### Input records
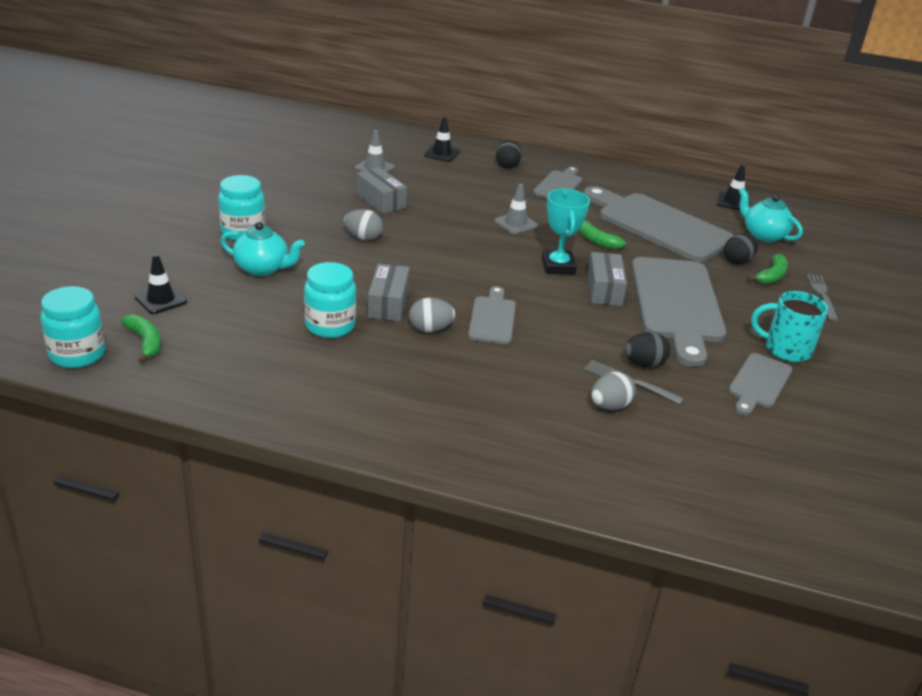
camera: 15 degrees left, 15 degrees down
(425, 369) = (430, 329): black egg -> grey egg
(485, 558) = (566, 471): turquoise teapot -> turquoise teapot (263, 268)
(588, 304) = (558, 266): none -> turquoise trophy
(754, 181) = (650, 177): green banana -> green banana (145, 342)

### Exercise details
Tally the lines above in which the string "turquoise" occurs, and give the total with nothing added.

### Written response
2